ENTRIES SUPPLIED.

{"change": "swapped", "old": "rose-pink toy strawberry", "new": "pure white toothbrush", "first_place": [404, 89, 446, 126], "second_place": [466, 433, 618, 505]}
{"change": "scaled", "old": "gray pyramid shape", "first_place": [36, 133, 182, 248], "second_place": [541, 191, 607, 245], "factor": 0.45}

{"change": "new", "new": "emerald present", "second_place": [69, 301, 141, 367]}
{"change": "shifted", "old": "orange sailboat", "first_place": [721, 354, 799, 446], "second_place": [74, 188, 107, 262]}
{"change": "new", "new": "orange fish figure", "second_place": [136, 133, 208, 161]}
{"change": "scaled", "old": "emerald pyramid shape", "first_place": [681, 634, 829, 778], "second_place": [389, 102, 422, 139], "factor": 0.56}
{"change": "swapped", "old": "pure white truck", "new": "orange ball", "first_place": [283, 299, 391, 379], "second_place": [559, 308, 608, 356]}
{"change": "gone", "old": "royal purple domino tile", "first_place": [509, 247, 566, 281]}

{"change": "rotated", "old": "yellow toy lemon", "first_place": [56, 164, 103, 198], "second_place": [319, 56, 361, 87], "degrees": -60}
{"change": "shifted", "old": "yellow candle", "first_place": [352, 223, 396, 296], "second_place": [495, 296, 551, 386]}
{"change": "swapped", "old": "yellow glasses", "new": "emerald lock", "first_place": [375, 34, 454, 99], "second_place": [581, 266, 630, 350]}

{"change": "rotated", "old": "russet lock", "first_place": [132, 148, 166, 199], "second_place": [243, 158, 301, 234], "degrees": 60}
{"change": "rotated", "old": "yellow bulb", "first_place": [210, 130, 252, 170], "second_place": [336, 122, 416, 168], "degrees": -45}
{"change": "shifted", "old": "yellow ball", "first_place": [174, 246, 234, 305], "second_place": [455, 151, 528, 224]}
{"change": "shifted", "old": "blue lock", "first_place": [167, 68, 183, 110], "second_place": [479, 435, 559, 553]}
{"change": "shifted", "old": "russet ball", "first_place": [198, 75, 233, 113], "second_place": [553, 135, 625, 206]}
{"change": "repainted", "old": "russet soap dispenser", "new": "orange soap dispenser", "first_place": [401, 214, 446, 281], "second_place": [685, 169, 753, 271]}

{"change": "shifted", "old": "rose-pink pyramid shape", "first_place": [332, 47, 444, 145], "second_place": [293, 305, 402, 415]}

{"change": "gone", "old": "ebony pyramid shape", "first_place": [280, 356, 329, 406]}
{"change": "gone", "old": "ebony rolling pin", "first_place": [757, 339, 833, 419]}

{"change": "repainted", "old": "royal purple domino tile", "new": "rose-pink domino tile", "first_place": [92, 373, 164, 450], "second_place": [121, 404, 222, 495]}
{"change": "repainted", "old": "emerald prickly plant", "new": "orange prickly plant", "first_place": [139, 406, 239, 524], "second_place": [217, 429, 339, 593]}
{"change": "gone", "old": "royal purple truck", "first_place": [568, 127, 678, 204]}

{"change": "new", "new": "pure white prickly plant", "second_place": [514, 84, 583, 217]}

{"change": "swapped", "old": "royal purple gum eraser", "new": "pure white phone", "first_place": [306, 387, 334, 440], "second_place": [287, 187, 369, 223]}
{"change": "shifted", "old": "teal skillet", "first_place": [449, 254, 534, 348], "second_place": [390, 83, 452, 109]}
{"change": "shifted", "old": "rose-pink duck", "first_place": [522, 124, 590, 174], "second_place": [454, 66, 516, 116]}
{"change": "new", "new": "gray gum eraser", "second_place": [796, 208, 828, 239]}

PROBLEM STATEMENT. Filter the listing above by the word "prickly"; copy each line that passes.

FINISHED EXERCISE.
{"change": "repainted", "old": "emerald prickly plant", "new": "orange prickly plant", "first_place": [139, 406, 239, 524], "second_place": [217, 429, 339, 593]}
{"change": "new", "new": "pure white prickly plant", "second_place": [514, 84, 583, 217]}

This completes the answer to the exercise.